*Collected data entries*
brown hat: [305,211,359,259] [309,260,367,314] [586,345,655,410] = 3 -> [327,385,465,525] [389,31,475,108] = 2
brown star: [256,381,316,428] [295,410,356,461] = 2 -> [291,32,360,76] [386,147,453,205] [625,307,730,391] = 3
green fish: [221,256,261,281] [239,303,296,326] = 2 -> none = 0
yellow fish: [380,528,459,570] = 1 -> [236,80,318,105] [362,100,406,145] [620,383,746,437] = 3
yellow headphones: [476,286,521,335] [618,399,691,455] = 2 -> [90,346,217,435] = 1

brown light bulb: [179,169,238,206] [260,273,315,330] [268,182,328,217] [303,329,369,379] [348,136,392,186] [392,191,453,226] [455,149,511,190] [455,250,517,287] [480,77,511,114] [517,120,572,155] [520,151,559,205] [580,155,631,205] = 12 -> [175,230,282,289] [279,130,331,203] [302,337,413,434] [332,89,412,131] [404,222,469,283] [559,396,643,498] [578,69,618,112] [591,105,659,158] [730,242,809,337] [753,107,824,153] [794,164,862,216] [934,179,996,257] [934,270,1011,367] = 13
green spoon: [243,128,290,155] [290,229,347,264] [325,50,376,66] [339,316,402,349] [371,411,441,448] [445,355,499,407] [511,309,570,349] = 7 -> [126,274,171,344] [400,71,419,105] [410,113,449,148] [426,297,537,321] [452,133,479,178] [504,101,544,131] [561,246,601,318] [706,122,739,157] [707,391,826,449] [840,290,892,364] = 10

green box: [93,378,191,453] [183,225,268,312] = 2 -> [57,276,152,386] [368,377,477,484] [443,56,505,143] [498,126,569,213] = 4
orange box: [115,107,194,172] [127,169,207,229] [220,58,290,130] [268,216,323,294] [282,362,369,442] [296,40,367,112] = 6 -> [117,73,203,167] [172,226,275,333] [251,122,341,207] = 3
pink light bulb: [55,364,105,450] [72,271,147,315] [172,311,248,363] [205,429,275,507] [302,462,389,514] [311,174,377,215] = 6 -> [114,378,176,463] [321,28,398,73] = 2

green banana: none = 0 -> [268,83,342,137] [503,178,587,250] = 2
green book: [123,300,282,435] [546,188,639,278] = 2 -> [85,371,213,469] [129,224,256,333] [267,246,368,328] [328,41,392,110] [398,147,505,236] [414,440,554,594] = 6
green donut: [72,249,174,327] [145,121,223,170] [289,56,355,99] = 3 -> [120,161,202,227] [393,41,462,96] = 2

*Work order*
Check every line of the entries above, and copy those that carry the string "yellow".

*Task response*
yellow fish: [380,528,459,570] = 1 -> [236,80,318,105] [362,100,406,145] [620,383,746,437] = 3
yellow headphones: [476,286,521,335] [618,399,691,455] = 2 -> [90,346,217,435] = 1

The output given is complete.